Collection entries
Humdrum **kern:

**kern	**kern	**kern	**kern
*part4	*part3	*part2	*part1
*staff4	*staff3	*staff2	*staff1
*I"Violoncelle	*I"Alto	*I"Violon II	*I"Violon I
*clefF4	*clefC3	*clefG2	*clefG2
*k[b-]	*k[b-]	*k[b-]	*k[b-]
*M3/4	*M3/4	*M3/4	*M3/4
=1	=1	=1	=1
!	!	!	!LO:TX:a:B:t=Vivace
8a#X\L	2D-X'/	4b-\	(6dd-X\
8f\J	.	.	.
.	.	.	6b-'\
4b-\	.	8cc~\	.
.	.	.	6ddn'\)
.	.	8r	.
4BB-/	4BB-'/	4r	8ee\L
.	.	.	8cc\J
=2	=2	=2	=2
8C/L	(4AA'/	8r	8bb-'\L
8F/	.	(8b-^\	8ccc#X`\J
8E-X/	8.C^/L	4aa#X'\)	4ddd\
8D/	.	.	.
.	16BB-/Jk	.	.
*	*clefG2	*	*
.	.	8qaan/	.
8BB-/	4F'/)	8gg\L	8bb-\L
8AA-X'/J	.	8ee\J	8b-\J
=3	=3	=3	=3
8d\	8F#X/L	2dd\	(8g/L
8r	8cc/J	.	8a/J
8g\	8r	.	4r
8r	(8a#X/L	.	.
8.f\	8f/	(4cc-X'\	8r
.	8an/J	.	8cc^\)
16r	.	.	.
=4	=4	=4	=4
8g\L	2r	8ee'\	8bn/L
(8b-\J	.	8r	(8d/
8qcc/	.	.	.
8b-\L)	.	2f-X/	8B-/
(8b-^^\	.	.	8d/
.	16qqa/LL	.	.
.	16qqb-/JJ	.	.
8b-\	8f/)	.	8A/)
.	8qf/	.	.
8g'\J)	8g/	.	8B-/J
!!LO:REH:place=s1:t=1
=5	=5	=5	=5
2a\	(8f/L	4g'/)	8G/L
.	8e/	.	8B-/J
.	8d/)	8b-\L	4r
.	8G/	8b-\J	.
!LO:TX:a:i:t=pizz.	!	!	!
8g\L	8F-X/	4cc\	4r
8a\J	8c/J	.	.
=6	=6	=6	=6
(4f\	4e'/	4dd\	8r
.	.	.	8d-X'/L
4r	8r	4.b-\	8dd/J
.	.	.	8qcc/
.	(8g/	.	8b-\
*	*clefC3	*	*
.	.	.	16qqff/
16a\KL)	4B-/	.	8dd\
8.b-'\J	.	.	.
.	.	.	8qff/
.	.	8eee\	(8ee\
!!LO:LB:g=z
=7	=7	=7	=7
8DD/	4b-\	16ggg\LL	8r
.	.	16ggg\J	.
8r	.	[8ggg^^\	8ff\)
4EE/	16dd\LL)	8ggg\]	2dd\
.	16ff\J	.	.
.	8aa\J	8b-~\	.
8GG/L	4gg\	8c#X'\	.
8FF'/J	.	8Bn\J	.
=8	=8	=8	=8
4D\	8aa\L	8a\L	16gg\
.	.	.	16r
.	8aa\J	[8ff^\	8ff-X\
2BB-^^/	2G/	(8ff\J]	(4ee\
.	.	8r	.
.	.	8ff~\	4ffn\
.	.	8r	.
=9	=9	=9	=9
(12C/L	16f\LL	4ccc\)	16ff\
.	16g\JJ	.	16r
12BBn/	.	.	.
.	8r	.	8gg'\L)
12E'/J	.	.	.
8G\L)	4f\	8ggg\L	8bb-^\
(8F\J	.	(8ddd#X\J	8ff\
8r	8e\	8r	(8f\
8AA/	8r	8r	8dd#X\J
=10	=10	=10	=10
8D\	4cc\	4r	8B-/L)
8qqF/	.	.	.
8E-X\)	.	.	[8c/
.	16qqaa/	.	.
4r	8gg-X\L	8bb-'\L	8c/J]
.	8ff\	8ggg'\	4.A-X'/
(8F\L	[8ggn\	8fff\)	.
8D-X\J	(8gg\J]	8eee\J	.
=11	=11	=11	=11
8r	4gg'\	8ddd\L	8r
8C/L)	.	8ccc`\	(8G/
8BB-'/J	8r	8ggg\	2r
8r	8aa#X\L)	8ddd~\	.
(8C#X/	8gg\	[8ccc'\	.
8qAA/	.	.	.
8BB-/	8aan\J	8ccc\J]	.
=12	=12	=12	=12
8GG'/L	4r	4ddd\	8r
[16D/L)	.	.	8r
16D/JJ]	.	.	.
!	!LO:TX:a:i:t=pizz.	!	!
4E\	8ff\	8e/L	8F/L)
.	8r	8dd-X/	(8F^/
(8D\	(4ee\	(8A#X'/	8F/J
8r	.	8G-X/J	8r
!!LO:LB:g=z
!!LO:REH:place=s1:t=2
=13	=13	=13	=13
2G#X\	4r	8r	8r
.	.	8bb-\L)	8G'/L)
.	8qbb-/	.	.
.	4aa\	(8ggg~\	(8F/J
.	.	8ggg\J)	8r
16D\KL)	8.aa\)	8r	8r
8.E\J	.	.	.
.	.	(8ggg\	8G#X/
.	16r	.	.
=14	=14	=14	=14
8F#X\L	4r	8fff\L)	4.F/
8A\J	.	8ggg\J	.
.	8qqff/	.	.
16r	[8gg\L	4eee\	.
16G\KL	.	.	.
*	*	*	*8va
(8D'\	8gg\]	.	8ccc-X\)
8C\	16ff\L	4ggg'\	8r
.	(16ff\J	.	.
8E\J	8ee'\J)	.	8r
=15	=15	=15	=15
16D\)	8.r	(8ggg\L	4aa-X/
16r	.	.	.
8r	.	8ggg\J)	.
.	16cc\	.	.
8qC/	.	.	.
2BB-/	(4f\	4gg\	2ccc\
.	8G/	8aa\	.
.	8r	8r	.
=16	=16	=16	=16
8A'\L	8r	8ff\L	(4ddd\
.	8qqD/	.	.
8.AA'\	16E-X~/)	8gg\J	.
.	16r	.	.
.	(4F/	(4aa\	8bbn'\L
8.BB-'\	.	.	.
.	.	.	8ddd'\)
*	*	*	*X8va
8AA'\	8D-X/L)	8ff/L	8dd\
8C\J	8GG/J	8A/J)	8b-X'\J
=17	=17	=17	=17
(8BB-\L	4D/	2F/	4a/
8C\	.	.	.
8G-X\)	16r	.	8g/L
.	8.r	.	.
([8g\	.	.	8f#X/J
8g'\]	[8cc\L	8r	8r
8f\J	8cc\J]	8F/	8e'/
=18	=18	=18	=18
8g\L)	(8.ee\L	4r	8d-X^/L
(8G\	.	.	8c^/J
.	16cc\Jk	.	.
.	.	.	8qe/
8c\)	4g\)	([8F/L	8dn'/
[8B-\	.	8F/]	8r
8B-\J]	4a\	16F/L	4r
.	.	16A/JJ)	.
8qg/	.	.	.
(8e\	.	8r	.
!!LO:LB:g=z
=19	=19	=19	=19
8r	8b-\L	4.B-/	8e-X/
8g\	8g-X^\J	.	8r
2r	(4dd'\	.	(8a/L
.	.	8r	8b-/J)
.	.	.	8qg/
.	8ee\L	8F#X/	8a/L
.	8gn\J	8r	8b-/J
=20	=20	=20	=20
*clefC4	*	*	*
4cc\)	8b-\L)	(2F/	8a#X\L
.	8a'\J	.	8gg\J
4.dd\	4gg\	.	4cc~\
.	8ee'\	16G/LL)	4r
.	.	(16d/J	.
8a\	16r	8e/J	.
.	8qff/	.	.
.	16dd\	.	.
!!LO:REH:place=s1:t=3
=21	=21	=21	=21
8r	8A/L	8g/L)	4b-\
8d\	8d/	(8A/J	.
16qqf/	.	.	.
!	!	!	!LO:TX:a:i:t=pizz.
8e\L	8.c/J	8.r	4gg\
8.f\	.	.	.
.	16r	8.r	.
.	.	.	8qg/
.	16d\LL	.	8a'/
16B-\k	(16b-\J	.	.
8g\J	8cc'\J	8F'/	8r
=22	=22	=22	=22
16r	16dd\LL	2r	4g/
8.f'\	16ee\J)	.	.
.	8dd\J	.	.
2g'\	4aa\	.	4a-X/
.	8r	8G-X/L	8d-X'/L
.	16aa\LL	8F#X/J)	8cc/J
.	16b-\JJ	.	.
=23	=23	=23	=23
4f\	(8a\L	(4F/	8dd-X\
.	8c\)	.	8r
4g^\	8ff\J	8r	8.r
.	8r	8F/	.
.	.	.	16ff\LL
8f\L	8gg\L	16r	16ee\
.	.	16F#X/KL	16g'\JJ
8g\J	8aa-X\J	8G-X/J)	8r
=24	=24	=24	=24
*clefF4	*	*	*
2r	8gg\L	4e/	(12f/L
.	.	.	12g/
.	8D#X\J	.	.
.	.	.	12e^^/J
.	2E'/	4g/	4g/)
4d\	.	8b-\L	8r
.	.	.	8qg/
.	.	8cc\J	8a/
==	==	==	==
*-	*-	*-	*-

STATED TASK
Which lines in the items above contain the word "place"? Select and copy each of them, treating uppercase and lowercase as different.

RESULT OF THE TASK
!!LO:REH:place=s1:t=1
!!LO:REH:place=s1:t=2
!!LO:REH:place=s1:t=3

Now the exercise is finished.